Reproduce verbatim the stretch of entries from the line containing "cubicle (126, 734)" through the line containing "center [260, 1094].", including both of those lines, and output nothing else.
****
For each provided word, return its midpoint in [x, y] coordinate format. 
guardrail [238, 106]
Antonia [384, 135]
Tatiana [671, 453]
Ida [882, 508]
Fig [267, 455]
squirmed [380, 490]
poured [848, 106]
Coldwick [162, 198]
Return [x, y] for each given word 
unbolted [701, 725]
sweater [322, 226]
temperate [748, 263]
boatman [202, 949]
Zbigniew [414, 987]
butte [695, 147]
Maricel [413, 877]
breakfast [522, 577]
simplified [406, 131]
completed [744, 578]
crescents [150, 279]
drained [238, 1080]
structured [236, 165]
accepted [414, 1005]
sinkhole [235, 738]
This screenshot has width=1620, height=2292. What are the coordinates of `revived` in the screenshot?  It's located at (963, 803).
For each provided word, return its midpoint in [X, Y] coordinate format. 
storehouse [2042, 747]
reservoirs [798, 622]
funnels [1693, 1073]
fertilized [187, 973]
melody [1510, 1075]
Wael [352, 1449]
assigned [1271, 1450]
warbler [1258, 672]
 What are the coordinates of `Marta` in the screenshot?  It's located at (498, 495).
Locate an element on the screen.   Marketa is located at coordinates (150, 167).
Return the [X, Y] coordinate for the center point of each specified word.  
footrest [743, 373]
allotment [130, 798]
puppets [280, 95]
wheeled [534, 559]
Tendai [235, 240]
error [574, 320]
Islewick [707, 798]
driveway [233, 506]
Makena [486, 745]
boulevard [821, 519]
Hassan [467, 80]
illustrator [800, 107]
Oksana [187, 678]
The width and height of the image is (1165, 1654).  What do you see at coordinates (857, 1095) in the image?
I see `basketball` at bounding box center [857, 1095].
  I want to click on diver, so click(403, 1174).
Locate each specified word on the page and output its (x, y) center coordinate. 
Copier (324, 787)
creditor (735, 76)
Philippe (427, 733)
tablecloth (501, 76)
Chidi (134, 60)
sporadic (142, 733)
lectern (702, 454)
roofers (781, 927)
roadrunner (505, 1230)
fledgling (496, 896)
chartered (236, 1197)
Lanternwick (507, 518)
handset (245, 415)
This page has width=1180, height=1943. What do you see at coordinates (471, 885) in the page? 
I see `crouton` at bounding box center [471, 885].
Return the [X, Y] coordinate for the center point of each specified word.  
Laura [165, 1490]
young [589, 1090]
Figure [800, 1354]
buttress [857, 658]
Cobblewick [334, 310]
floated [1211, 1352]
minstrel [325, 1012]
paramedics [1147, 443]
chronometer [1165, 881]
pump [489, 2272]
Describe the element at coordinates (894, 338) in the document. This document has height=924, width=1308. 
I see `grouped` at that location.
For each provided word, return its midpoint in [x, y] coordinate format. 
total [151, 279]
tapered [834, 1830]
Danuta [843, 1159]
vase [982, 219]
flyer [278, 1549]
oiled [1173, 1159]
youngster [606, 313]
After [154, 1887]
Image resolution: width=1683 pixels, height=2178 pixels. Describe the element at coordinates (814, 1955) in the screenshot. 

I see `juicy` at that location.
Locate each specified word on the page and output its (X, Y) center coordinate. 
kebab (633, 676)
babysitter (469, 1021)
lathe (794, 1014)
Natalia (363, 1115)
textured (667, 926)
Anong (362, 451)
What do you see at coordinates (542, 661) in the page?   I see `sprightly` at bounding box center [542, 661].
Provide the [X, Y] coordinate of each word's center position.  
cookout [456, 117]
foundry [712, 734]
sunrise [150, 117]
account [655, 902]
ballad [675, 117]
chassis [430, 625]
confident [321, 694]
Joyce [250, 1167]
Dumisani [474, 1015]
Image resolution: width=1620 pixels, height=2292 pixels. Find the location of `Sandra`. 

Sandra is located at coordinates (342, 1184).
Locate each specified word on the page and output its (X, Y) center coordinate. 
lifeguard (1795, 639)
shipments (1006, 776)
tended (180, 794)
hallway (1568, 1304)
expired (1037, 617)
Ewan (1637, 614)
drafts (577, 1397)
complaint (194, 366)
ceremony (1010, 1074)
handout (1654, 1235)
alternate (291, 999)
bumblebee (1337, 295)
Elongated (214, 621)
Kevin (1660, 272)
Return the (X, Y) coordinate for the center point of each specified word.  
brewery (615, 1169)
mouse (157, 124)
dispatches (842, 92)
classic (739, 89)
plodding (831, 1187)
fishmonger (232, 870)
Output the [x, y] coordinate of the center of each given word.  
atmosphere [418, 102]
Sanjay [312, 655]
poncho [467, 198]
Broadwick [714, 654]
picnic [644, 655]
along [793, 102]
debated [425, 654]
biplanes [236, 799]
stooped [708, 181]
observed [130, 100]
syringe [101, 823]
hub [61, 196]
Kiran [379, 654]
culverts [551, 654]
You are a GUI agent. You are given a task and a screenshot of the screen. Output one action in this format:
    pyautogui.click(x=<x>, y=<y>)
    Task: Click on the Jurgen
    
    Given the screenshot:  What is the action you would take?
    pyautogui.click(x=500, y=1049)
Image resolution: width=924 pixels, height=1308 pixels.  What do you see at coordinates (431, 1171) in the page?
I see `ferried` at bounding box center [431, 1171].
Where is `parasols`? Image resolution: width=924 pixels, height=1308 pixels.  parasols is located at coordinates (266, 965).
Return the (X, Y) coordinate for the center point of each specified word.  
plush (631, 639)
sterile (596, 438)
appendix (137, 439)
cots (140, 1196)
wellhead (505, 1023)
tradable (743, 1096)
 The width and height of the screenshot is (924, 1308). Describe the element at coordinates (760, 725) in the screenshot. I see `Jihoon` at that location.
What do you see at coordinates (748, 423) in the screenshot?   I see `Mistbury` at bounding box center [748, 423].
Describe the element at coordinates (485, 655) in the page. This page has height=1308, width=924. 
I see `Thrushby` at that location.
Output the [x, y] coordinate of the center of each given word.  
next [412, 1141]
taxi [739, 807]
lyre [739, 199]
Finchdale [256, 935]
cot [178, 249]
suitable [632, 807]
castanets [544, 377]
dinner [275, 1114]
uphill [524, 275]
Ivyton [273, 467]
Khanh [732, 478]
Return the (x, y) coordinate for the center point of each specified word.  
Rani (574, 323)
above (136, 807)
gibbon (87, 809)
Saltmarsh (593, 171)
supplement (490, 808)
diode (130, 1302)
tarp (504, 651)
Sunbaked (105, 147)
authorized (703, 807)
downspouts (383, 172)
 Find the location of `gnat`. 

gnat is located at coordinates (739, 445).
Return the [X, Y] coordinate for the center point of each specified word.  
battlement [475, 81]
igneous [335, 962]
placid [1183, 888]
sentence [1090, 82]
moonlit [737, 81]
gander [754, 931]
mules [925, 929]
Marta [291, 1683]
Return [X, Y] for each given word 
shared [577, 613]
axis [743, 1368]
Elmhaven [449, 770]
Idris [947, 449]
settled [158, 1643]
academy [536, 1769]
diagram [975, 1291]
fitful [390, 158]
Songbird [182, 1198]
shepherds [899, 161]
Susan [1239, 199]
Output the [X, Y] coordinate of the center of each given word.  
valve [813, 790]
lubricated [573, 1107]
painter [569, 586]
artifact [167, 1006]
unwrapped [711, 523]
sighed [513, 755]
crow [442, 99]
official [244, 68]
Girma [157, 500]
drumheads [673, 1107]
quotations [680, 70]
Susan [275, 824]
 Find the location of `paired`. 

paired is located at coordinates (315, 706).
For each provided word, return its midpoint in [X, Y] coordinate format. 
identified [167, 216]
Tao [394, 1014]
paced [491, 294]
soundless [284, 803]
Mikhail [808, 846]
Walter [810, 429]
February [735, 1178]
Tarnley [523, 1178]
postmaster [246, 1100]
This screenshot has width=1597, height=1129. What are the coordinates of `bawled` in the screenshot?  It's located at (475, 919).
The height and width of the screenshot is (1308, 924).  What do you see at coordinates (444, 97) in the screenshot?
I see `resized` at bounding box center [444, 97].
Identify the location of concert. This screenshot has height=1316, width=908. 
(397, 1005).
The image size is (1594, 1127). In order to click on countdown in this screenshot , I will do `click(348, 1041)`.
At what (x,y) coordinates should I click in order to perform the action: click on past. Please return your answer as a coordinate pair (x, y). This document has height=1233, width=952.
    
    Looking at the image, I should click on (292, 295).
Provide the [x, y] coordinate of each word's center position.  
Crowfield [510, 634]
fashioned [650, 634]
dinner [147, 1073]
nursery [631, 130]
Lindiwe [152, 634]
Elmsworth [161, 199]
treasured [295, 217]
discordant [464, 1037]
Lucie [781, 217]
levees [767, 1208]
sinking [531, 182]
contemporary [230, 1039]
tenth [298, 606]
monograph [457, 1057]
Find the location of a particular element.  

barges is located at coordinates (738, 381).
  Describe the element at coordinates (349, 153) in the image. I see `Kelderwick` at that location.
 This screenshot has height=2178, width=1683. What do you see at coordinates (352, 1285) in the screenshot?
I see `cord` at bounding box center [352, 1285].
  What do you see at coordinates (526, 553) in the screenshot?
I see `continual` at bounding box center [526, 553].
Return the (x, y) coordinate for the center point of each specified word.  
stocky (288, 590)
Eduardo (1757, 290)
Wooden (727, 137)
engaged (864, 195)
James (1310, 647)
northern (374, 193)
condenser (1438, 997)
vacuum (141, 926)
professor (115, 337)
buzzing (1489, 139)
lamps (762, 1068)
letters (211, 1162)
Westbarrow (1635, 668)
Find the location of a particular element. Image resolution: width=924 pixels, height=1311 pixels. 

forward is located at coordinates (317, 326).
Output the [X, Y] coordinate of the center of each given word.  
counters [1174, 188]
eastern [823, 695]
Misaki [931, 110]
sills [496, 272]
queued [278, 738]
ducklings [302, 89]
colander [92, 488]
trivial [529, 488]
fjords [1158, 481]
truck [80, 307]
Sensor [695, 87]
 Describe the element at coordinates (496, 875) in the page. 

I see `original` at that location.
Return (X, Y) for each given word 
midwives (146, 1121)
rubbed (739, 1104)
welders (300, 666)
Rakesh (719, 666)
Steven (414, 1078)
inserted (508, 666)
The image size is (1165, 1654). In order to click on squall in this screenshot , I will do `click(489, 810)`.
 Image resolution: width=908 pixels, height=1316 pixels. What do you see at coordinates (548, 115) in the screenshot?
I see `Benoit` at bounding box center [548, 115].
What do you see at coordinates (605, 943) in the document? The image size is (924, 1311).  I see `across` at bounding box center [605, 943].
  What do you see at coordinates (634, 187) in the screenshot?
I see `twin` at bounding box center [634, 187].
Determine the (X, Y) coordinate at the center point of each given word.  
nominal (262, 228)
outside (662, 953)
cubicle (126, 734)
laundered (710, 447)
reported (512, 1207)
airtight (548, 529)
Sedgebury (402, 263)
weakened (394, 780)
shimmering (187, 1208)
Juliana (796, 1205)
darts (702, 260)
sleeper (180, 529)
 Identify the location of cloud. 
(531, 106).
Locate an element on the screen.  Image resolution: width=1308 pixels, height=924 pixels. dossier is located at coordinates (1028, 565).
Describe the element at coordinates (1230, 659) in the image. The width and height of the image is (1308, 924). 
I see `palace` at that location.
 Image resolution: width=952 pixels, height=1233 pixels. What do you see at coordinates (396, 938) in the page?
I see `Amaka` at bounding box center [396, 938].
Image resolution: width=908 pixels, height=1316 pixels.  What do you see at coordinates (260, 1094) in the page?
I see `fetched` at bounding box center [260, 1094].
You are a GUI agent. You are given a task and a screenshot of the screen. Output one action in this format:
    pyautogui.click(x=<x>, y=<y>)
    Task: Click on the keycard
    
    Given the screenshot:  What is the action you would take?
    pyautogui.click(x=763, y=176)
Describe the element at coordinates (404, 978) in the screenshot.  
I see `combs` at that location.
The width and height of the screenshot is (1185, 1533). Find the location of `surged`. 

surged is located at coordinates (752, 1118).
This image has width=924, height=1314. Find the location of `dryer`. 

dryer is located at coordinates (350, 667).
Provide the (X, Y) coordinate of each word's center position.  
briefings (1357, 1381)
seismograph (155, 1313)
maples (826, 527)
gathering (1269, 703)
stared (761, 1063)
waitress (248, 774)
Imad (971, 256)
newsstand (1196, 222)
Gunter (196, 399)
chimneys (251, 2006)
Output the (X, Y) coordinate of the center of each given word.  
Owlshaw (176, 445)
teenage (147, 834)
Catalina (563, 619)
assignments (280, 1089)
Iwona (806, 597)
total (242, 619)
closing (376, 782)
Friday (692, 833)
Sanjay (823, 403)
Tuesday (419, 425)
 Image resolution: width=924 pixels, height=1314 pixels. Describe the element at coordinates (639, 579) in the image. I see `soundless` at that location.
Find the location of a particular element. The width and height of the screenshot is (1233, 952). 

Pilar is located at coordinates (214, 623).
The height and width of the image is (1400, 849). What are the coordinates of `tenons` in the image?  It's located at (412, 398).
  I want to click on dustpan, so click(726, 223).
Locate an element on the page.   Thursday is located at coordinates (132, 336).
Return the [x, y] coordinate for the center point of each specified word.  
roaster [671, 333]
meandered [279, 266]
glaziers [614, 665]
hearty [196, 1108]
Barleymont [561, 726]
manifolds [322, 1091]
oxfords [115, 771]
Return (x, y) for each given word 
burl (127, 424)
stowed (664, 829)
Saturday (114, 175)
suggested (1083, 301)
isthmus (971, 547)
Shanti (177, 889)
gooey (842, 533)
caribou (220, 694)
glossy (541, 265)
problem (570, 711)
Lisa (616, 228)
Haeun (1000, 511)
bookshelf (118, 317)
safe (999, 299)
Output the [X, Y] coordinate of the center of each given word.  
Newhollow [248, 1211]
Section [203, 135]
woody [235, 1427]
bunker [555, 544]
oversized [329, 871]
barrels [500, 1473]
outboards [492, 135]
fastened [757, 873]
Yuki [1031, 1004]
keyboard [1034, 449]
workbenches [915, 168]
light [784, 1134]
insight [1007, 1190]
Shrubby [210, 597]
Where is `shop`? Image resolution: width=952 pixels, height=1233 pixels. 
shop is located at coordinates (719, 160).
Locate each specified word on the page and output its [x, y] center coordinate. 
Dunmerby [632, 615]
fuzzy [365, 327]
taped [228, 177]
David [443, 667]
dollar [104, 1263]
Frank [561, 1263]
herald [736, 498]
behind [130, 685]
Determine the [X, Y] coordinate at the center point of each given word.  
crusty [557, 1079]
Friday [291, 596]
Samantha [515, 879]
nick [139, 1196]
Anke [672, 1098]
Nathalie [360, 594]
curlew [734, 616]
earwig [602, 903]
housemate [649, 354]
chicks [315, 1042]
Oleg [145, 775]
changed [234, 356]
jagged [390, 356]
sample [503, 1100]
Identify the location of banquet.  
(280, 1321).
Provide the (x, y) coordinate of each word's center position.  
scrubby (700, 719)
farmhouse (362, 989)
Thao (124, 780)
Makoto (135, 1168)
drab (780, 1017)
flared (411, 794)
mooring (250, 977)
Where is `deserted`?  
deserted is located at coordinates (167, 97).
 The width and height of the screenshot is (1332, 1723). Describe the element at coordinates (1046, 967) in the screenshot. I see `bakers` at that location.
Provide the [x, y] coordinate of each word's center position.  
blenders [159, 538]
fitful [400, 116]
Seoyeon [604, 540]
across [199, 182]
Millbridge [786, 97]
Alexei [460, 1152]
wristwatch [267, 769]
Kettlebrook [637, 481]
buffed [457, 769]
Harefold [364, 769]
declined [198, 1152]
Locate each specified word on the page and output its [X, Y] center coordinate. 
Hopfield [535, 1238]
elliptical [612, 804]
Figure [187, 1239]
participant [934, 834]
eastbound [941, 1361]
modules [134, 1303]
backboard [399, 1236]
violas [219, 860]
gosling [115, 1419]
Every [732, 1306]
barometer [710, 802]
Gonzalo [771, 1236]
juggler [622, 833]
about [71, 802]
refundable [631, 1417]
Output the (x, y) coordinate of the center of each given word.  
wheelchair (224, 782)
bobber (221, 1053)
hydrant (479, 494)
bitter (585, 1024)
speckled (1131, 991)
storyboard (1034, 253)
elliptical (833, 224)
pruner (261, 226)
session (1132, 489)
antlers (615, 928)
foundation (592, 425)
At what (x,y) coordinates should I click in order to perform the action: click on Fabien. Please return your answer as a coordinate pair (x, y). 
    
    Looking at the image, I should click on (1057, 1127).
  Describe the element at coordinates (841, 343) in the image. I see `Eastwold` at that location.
****
_Solution to this exercise_:
cubicle (126, 734)
laundered (710, 447)
reported (512, 1207)
airtight (548, 529)
Sedgebury (402, 263)
weakened (394, 780)
shimmering (187, 1208)
Juliana (796, 1205)
darts (702, 260)
sleeper (180, 529)
 Identify the location of cloud. 
(531, 106).
Locate an element on the screen.  Image resolution: width=1308 pixels, height=924 pixels. dossier is located at coordinates (1028, 565).
Describe the element at coordinates (1230, 659) in the image. The width and height of the image is (1308, 924). 
I see `palace` at that location.
 Image resolution: width=952 pixels, height=1233 pixels. What do you see at coordinates (396, 938) in the page?
I see `Amaka` at bounding box center [396, 938].
Image resolution: width=908 pixels, height=1316 pixels.  What do you see at coordinates (260, 1094) in the page?
I see `fetched` at bounding box center [260, 1094].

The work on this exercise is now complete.